## What you are asked to do
Lines after the one containing "egg in rosy (2nd from left) bottom centre" are to be omitted; print exactly each line from the start of the records up to and including it.

————————

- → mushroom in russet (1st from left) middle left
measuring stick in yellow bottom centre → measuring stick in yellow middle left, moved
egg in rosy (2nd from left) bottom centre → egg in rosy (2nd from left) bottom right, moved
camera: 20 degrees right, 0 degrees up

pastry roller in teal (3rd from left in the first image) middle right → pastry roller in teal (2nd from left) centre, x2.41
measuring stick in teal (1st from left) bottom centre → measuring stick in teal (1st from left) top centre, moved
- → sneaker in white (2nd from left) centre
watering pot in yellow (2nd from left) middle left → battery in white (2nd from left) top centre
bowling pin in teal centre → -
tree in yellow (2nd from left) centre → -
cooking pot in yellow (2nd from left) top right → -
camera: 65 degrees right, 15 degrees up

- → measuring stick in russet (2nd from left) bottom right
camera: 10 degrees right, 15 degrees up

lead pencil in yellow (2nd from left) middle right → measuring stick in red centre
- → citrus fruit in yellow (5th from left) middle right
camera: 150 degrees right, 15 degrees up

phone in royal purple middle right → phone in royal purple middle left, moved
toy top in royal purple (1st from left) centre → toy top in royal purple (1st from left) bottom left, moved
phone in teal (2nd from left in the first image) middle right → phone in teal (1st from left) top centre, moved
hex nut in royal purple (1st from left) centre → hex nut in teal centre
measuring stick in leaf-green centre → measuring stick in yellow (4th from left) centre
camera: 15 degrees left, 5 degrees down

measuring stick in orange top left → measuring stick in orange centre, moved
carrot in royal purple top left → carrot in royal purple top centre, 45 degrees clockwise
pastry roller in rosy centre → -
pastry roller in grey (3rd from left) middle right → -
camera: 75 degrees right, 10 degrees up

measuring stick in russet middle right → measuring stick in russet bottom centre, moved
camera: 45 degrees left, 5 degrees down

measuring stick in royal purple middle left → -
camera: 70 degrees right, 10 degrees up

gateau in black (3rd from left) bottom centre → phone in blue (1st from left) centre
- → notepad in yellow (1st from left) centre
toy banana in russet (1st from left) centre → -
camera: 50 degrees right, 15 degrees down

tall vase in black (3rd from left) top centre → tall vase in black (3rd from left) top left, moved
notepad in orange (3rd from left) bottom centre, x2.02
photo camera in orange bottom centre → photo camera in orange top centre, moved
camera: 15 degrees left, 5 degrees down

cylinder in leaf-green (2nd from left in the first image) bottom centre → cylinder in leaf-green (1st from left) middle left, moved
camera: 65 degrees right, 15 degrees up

————————

## Result
- → mushroom in russet (1st from left) middle left
measuring stick in yellow bottom centre → measuring stick in yellow middle left, moved
egg in rosy (2nd from left) bottom centre → egg in rosy (2nd from left) bottom right, moved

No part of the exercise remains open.